• _TASK STATEMENT_
Convert all of the material below into a numbered list with one entry per line, omitting any blank lines. Leave the pictures out of the list.

[Dataset entries]

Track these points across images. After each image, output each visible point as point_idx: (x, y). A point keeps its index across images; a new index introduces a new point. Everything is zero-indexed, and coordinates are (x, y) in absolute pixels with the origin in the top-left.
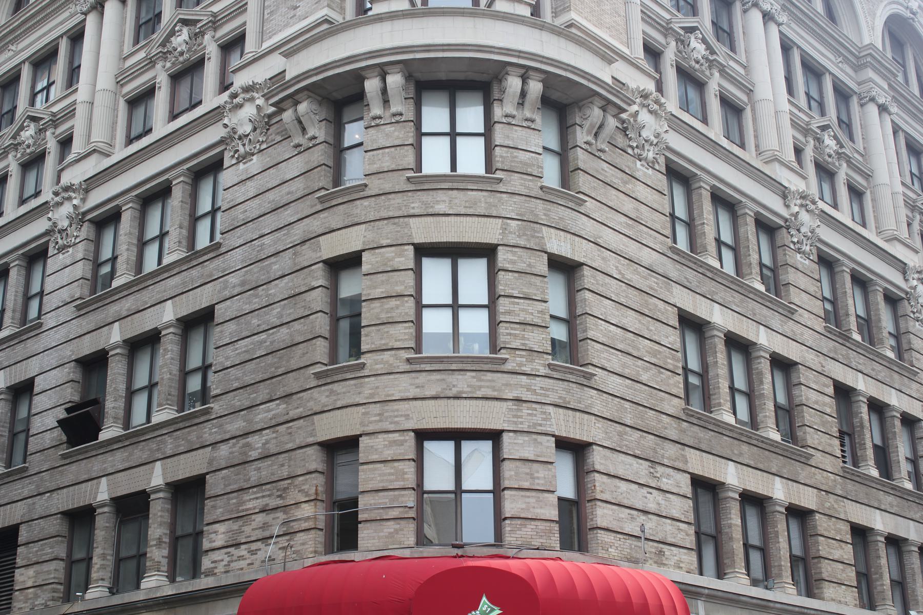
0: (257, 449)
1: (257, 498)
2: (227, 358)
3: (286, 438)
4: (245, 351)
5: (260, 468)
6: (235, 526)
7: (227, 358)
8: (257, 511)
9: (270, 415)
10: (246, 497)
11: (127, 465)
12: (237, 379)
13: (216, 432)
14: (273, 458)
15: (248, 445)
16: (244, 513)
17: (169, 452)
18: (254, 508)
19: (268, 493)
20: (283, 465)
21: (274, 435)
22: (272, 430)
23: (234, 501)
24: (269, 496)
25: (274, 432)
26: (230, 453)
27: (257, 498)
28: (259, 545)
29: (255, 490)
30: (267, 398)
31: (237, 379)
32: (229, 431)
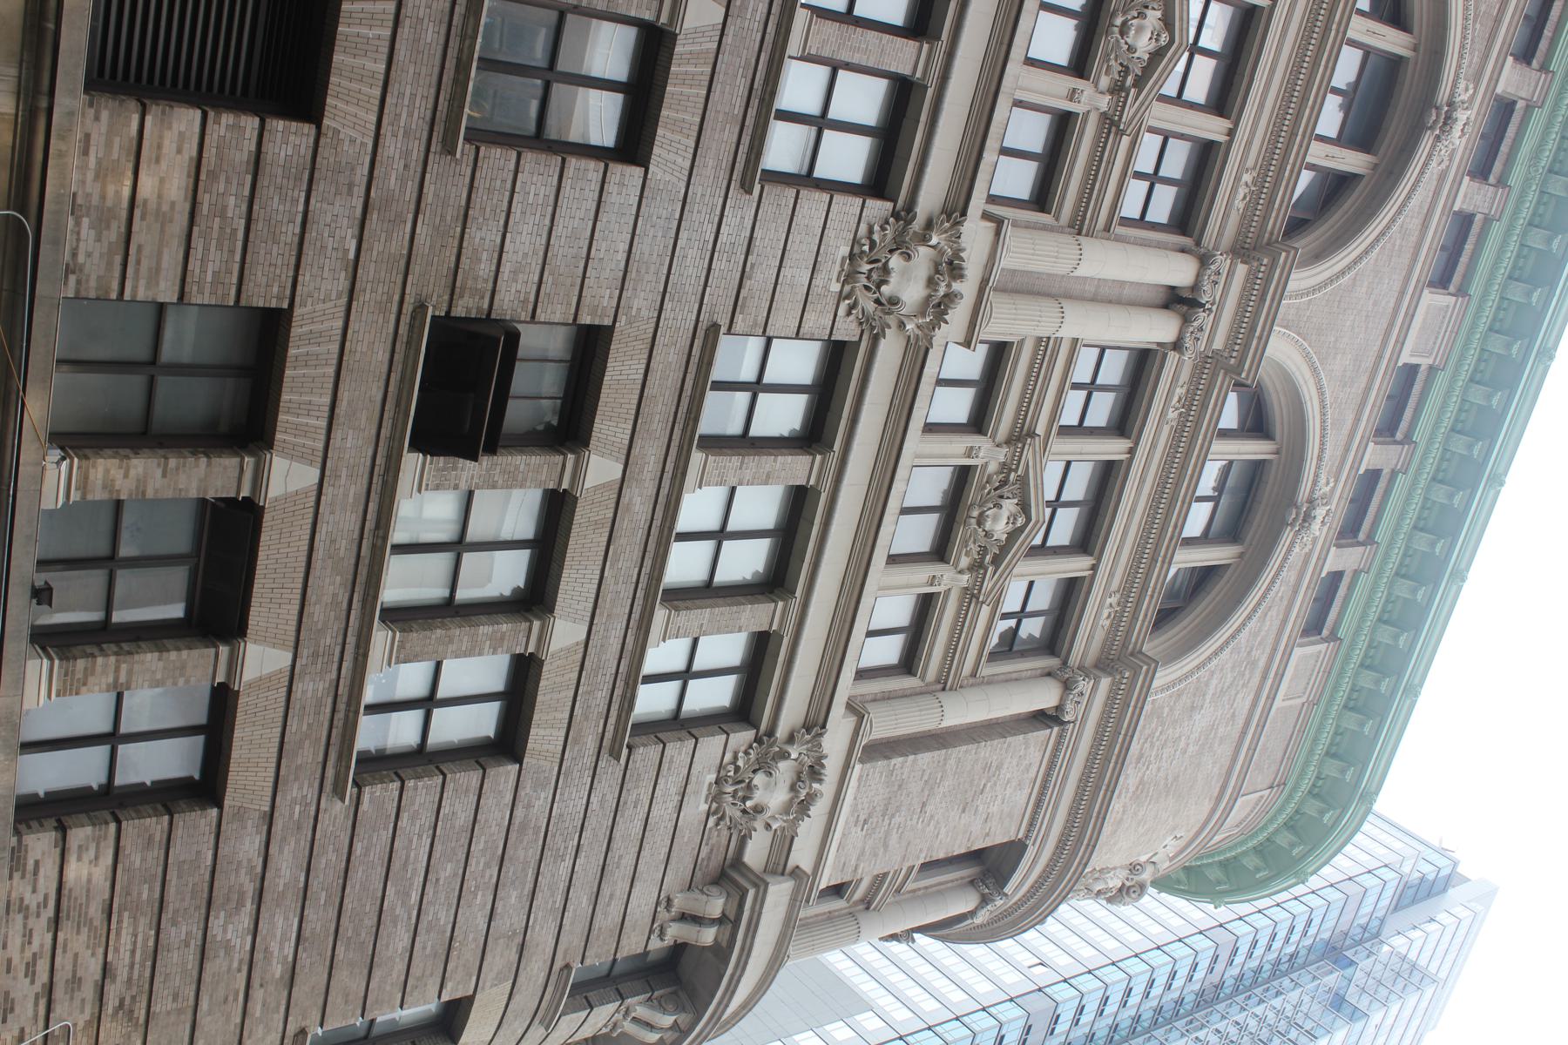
0: (225, 931)
1: (133, 952)
2: (413, 818)
3: (221, 993)
4: (408, 857)
5: (187, 945)
6: (95, 911)
7: (413, 818)
8: (110, 958)
9: (274, 947)
10: (144, 922)
11: (319, 554)
12: (367, 850)
13: (292, 815)
14: (195, 974)
15: (240, 904)
16: (114, 926)
17: (298, 687)
18: (117, 950)
19: (136, 976)
20: (175, 997)
21: (235, 965)
22: (247, 957)
23: (145, 896)
24: (130, 979)
25: (241, 961)
26: (240, 863)
27: (133, 952)
28: (43, 976)
29: (151, 943)
30: (307, 932)
31: (367, 850)
32: (281, 851)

• _COMPLETED TASK_
1. Track these points across images. After each image, output each visible point as point_idx: (x, y). A point keeps its index across images; a new index introduces a new point. Everything is zero-indexed, and coordinates are (x, y) in absolute pixels with the origin in the top-left.
2. 0: (257, 449)
3. 1: (257, 498)
4. 2: (227, 358)
5. 3: (286, 438)
6. 4: (245, 351)
7. 5: (260, 468)
8. 6: (235, 526)
9. 7: (227, 358)
10. 8: (257, 511)
11. 9: (270, 415)
12. 10: (246, 497)
13. 11: (127, 465)
14. 12: (237, 379)
15. 13: (216, 432)
16. 14: (273, 458)
17. 15: (248, 445)
18. 16: (244, 513)
19. 17: (169, 452)
20. 18: (254, 508)
21. 19: (268, 493)
22. 20: (283, 465)
23. 21: (274, 435)
24. 22: (272, 430)
25. 23: (234, 501)
26. 24: (269, 496)
27. 25: (274, 432)
28. 26: (230, 453)
29. 27: (257, 498)
30. 28: (259, 545)
31. 29: (255, 490)
32. 30: (267, 398)
33. 31: (237, 379)
34. 32: (229, 431)
35. 0: (225, 931)
36. 1: (133, 952)
37. 2: (413, 818)
38. 3: (221, 993)
39. 4: (408, 857)
40. 5: (187, 945)
41. 6: (95, 911)
42. 7: (413, 818)
43. 8: (110, 958)
44. 9: (274, 947)
45. 10: (144, 922)
46. 11: (319, 554)
47. 12: (367, 850)
48. 13: (292, 815)
49. 14: (195, 974)
50. 15: (240, 904)
51. 16: (114, 926)
52. 17: (298, 687)
53. 18: (117, 950)
54. 19: (136, 976)
55. 20: (175, 997)
56. 21: (235, 965)
57. 22: (247, 957)
58. 23: (145, 896)
59. 24: (130, 979)
60. 25: (241, 961)
61. 26: (240, 863)
62. 27: (133, 952)
63. 28: (43, 976)
64. 29: (151, 943)
65. 30: (307, 932)
66. 31: (367, 850)
67. 32: (281, 851)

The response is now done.